## What you are asked to do
Scan the records for "ebony". Show the matching lines.

(Beginning of Available records)

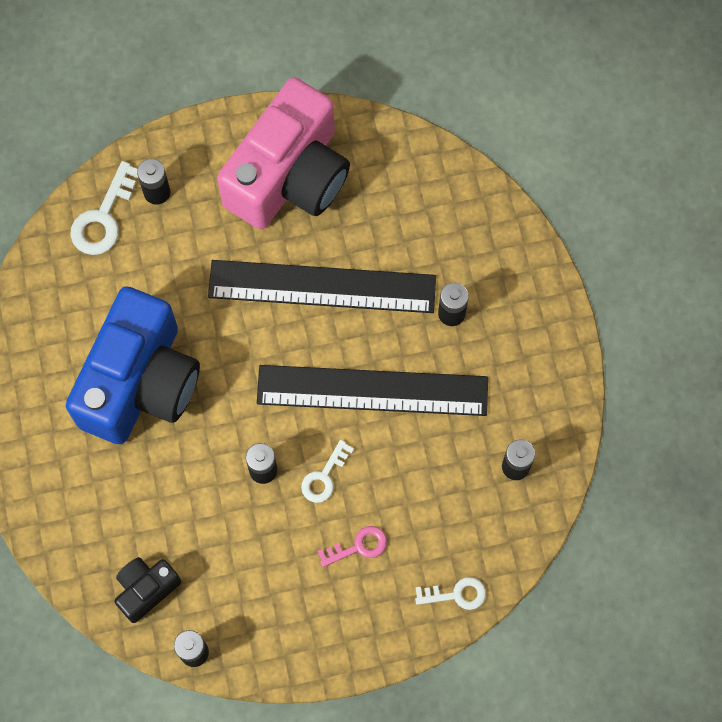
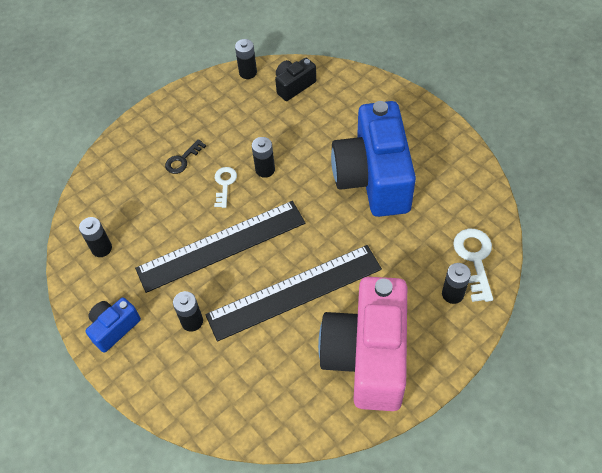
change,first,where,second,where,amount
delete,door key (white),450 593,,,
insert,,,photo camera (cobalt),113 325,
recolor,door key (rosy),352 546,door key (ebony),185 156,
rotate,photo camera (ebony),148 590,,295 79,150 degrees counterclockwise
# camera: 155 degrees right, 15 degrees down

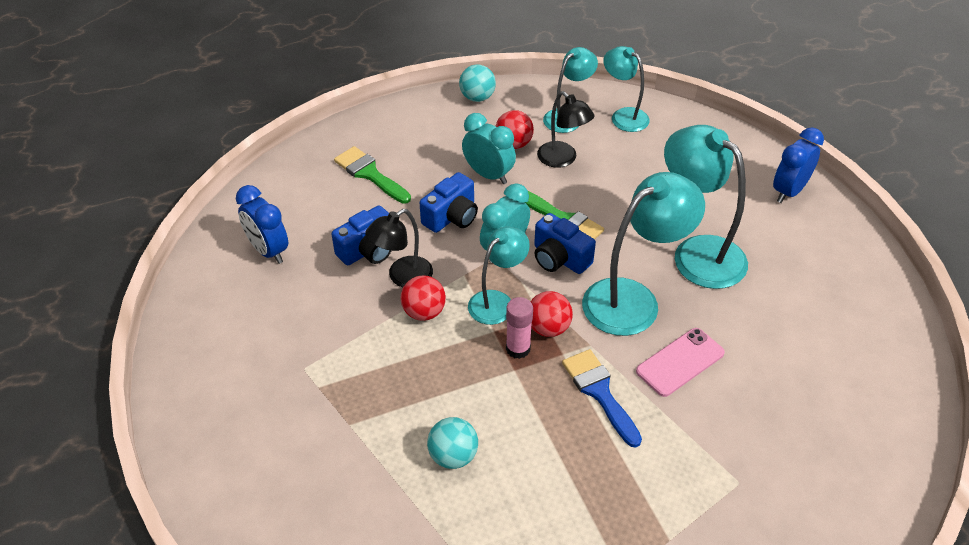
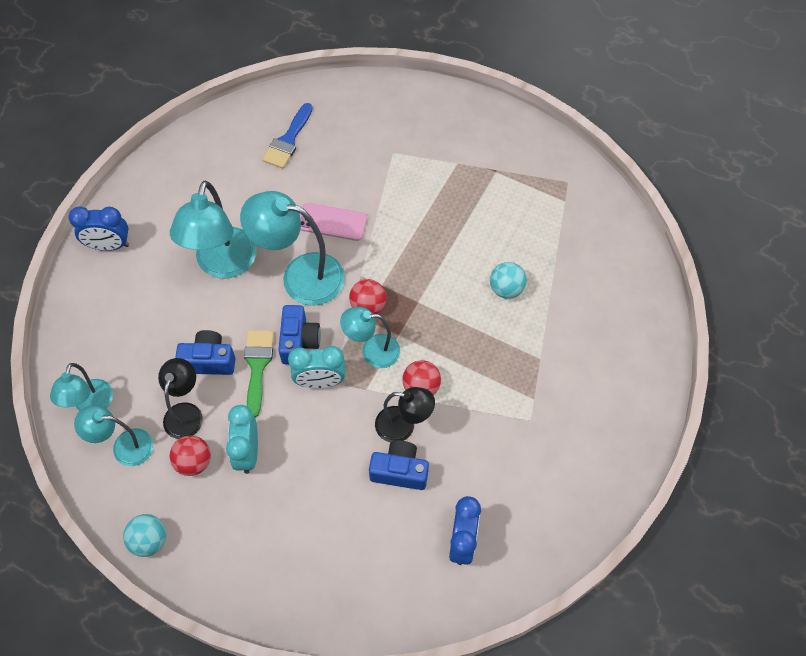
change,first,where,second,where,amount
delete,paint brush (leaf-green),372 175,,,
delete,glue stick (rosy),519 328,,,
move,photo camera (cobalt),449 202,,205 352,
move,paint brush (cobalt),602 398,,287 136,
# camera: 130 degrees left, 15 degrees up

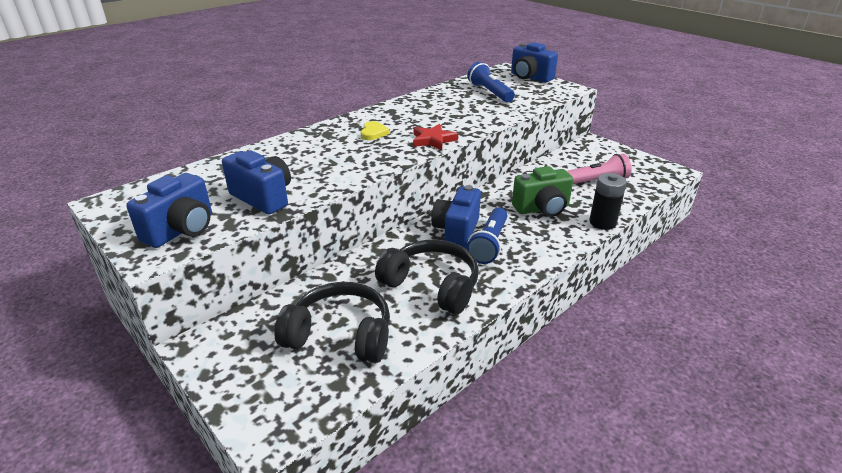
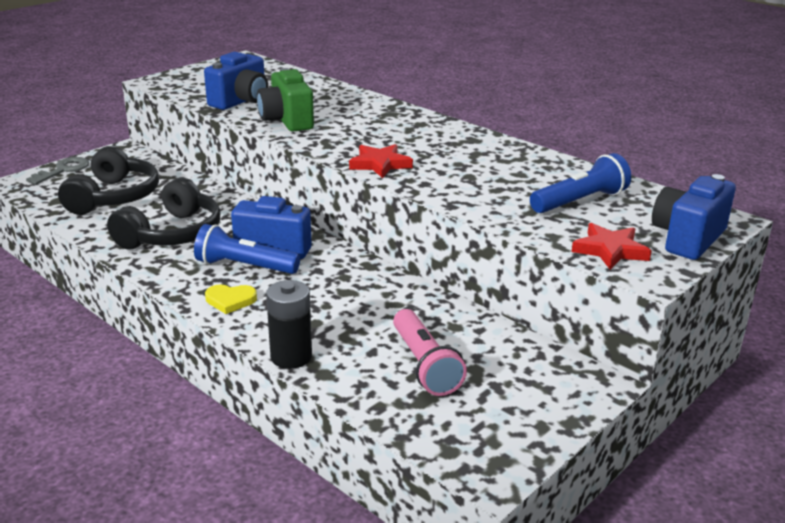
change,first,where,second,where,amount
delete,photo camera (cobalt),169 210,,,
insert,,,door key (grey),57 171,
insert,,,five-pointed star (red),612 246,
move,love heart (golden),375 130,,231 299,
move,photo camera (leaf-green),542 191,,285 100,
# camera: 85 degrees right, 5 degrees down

(End of Available records)

## Your solution
recolor,door key (rosy),352 546,door key (ebony),185 156,
rotate,photo camera (ebony),148 590,,295 79,150 degrees counterclockwise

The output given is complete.